-- WHAT THE EXERCISE ASKS --
For each line of the data below, copy it if it holds the word "spinning".
LISTED ENTRIES below:
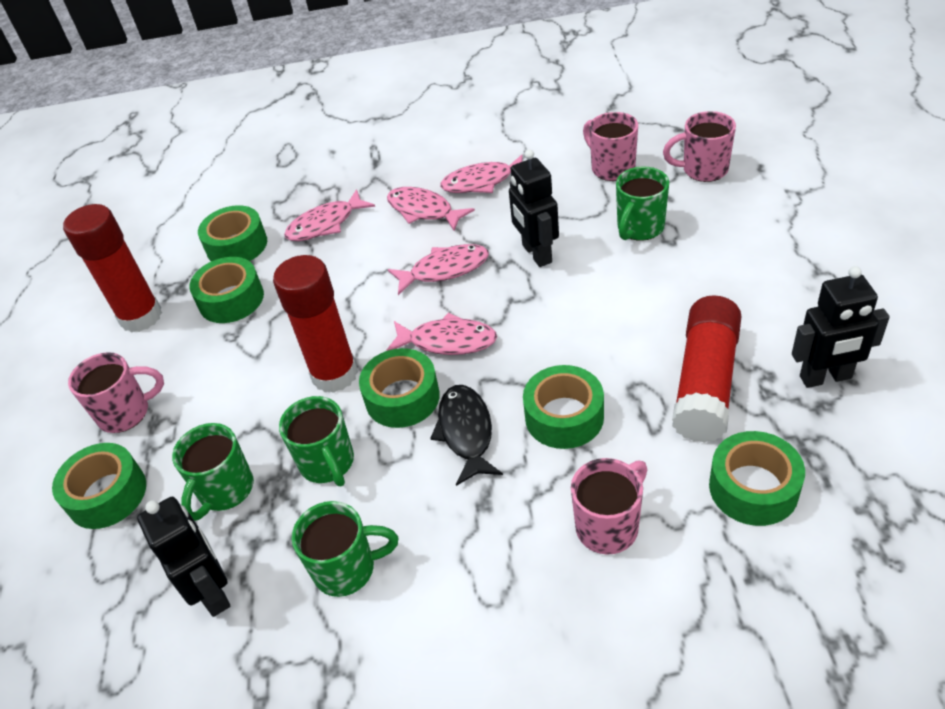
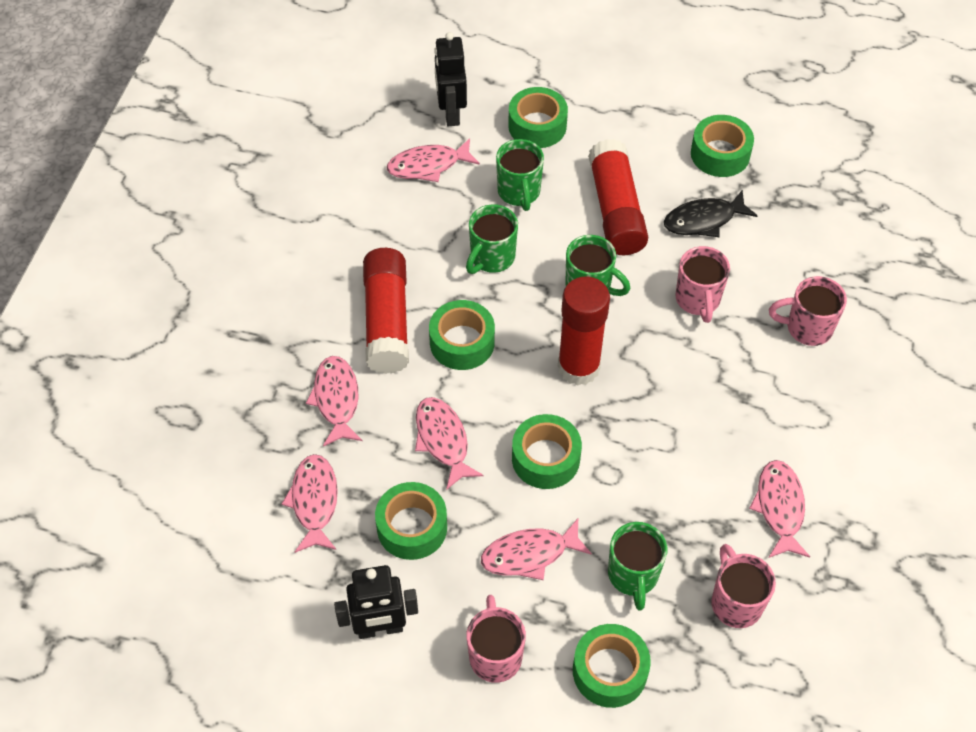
black robot: 3 -> 2
pink fish: 5 -> 6

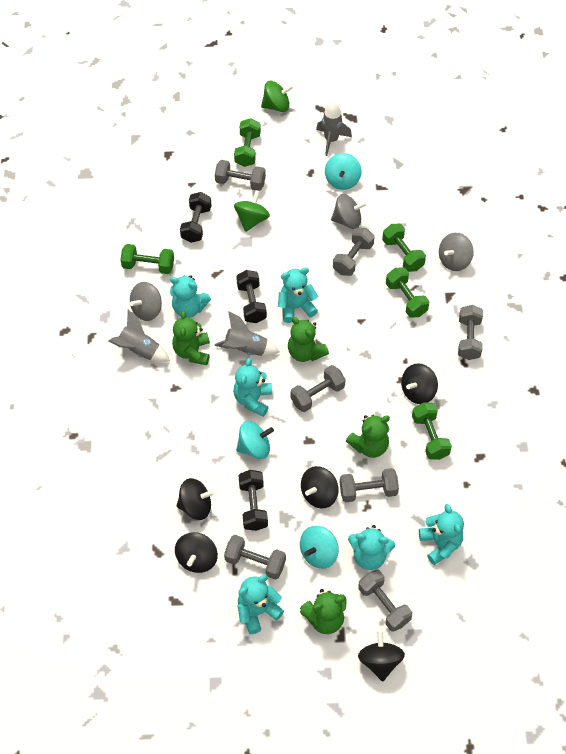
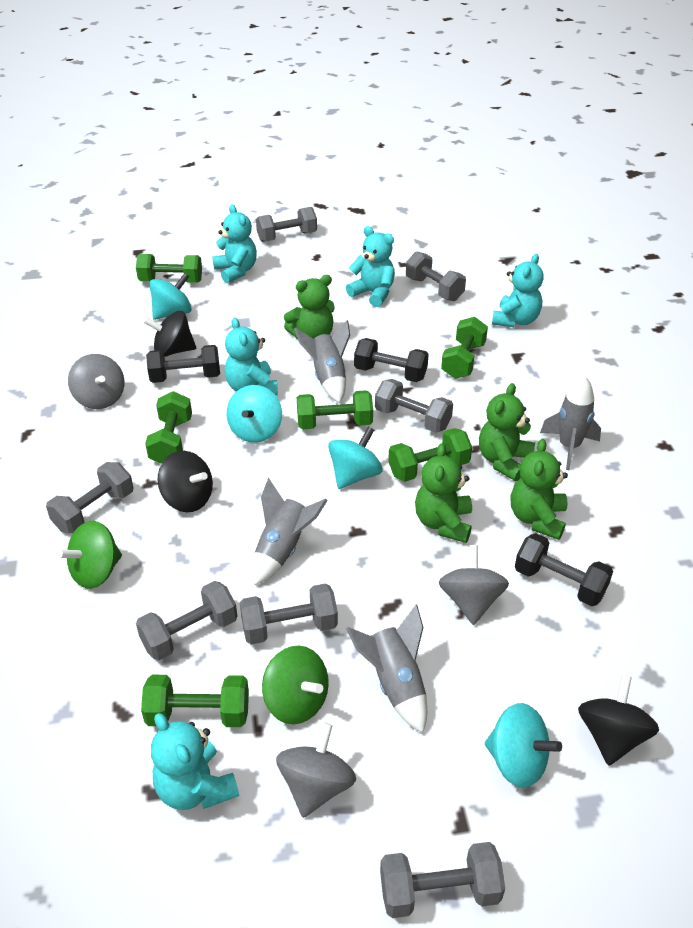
black spinning top: 5 -> 3
green dumbbell: 5 -> 6
grey rocket: 3 -> 4
turquoise spinning top: 3 -> 4
turquoise teddy bear: 6 -> 5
End of LISTED ENTRIES.
-- OUTPUT OF THE TASK --
black spinning top: 5 -> 3
turquoise spinning top: 3 -> 4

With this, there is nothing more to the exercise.